- [Stored records]
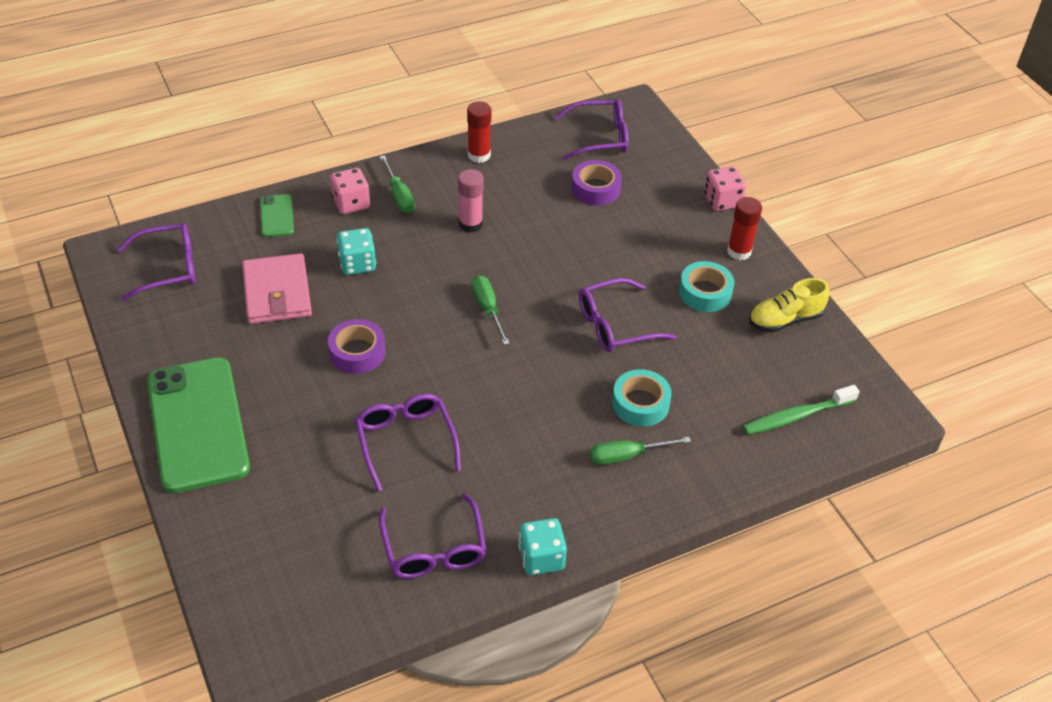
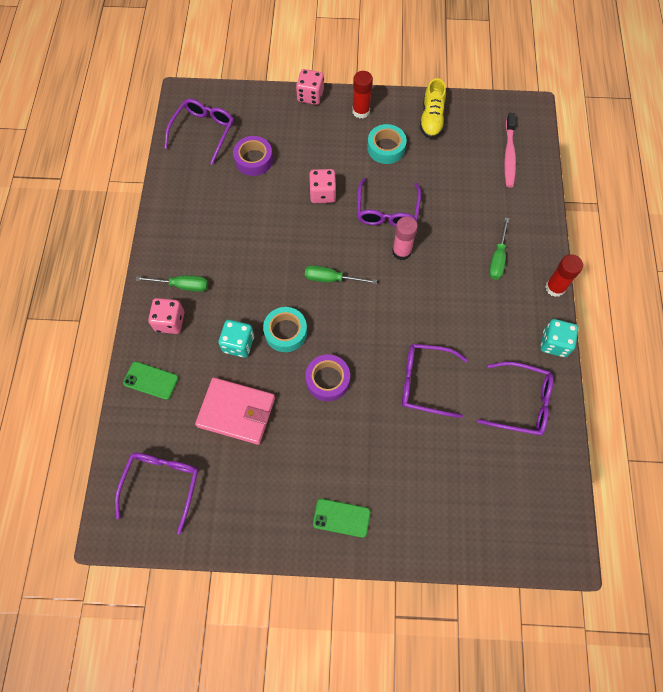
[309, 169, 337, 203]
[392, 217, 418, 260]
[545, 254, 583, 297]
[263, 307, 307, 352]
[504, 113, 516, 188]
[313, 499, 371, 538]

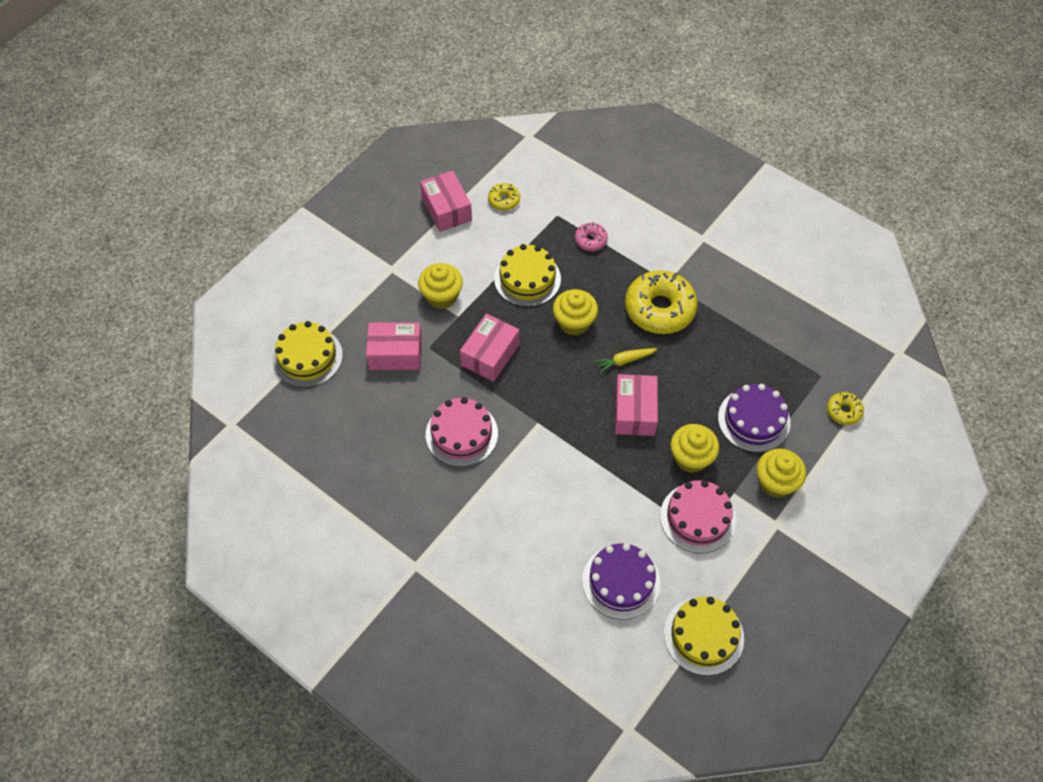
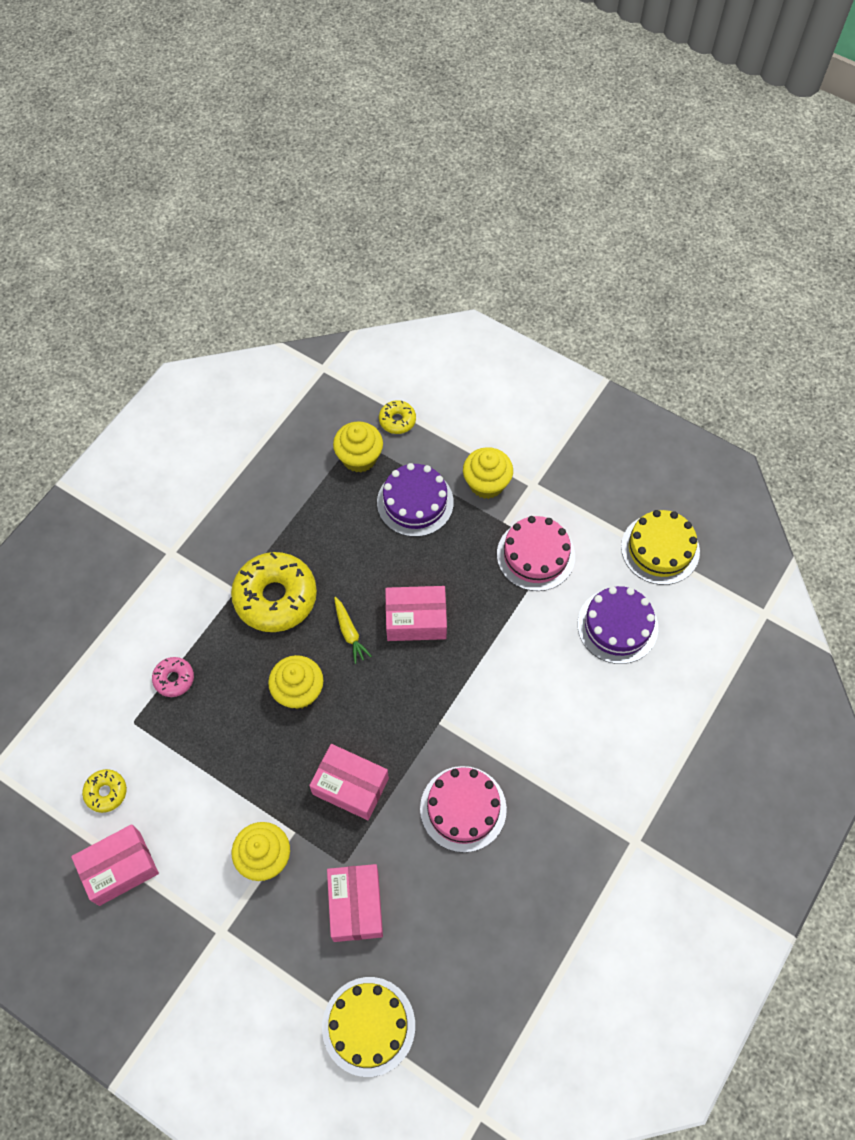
[494, 244, 561, 307] (first image)
[333, 421, 383, 473]

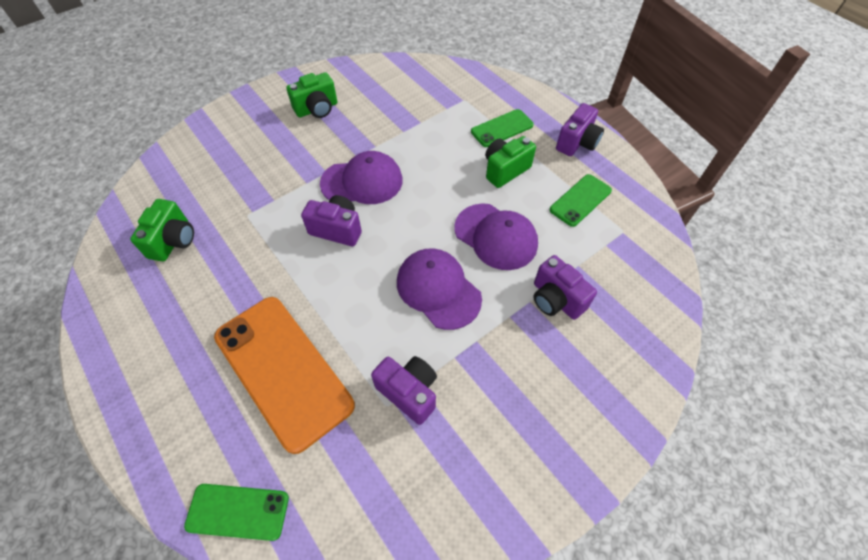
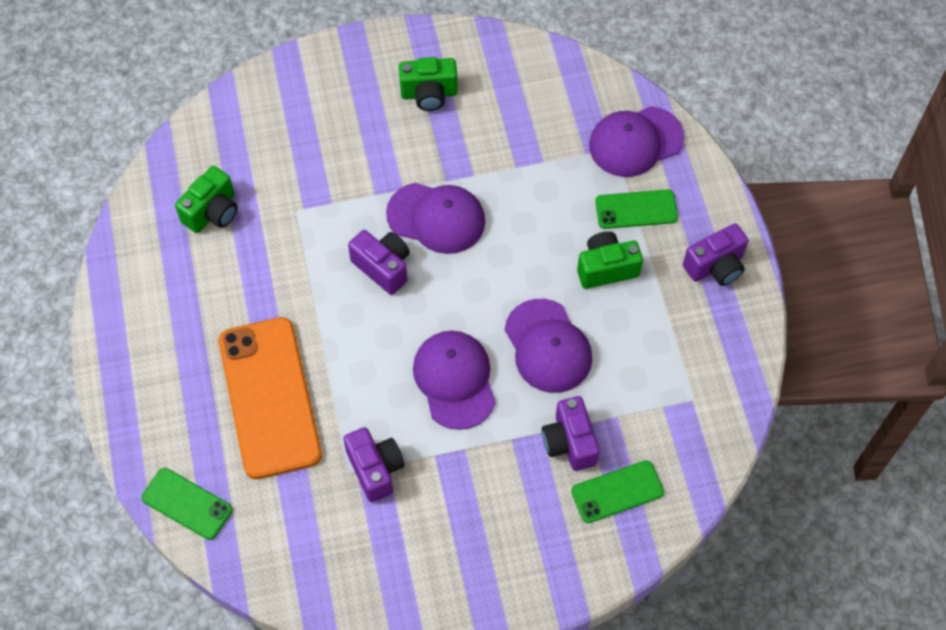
[589, 106, 684, 177]
[571, 460, 664, 523]

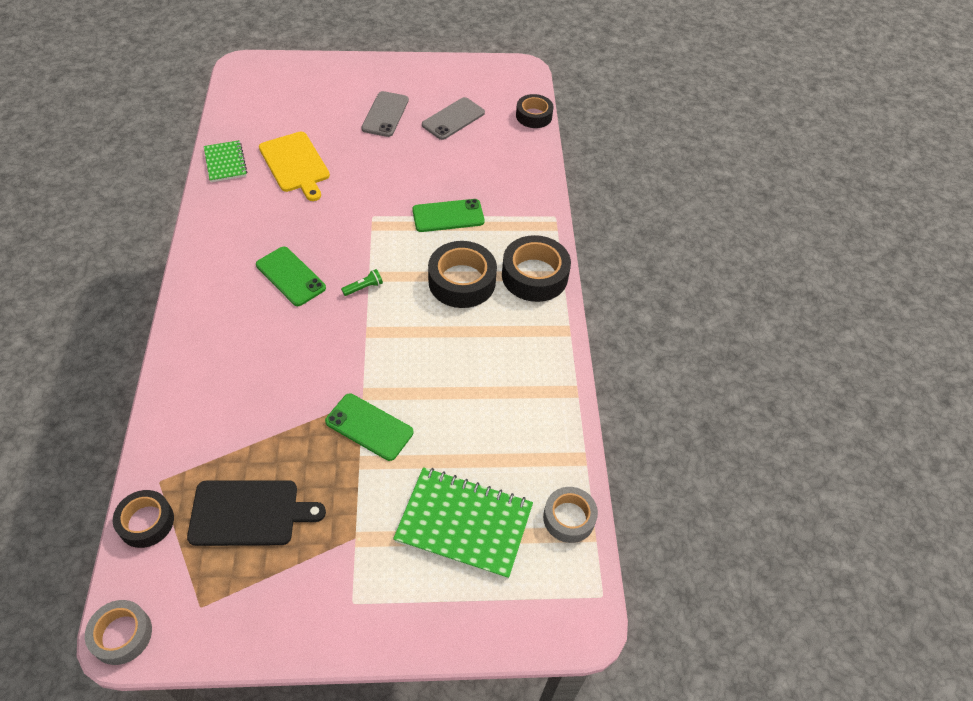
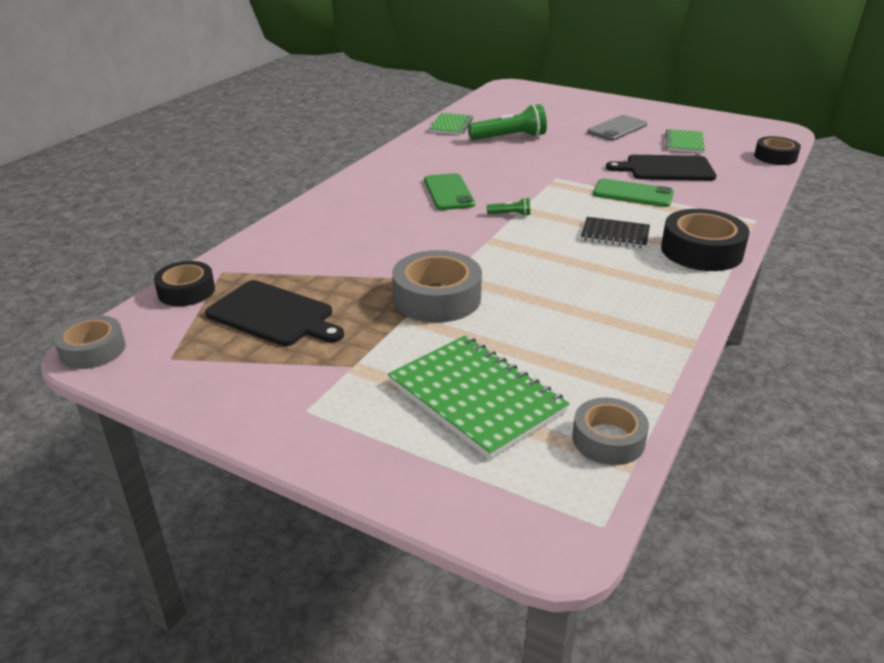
[606, 155, 716, 181]
[468, 104, 547, 140]
[392, 250, 482, 323]
[665, 129, 705, 153]
[581, 217, 650, 248]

- [Problem to work on] Nothing but the pictures may be dropped; output the records above exactly.

- [Answer to this exercise]
[309, 169, 337, 203]
[392, 217, 418, 260]
[545, 254, 583, 297]
[263, 307, 307, 352]
[504, 113, 516, 188]
[313, 499, 371, 538]

[494, 244, 561, 307] (first image)
[333, 421, 383, 473]

[589, 106, 684, 177]
[571, 460, 664, 523]

[606, 155, 716, 181]
[468, 104, 547, 140]
[392, 250, 482, 323]
[665, 129, 705, 153]
[581, 217, 650, 248]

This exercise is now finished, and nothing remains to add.